Work required » When you restate the data, keep every word as it is and drop the images.

Source data START

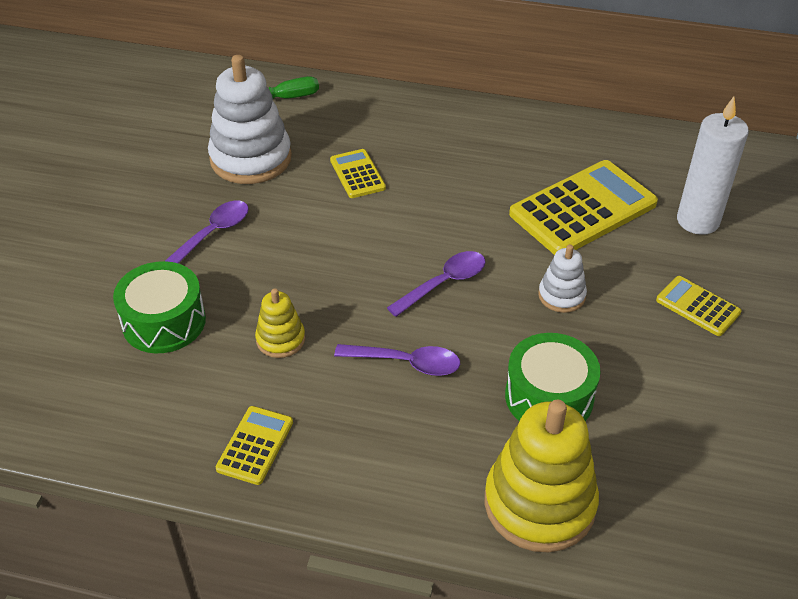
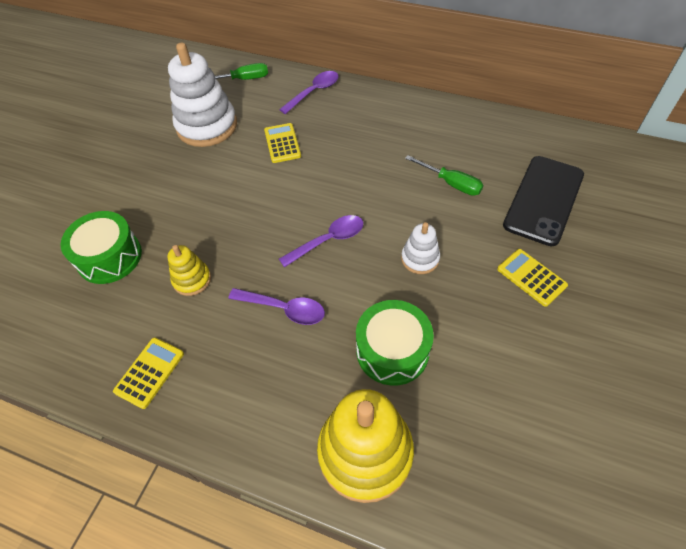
camera: 10 degrees right, 10 degrees up
purple spoon [165,201,249,264] -> purple spoon moved to [279,71,339,114]
yellow calculator [509,160,658,255] -> green screwdriver [405,155,483,196]
white candle [677,97,749,235] -> black phone [503,156,584,246]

Source data END

Solution below »
camera: 10 degrees right, 10 degrees up
purple spoon [165,201,249,264] -> purple spoon moved to [279,71,339,114]
yellow calculator [509,160,658,255] -> green screwdriver [405,155,483,196]
white candle [677,97,749,235] -> black phone [503,156,584,246]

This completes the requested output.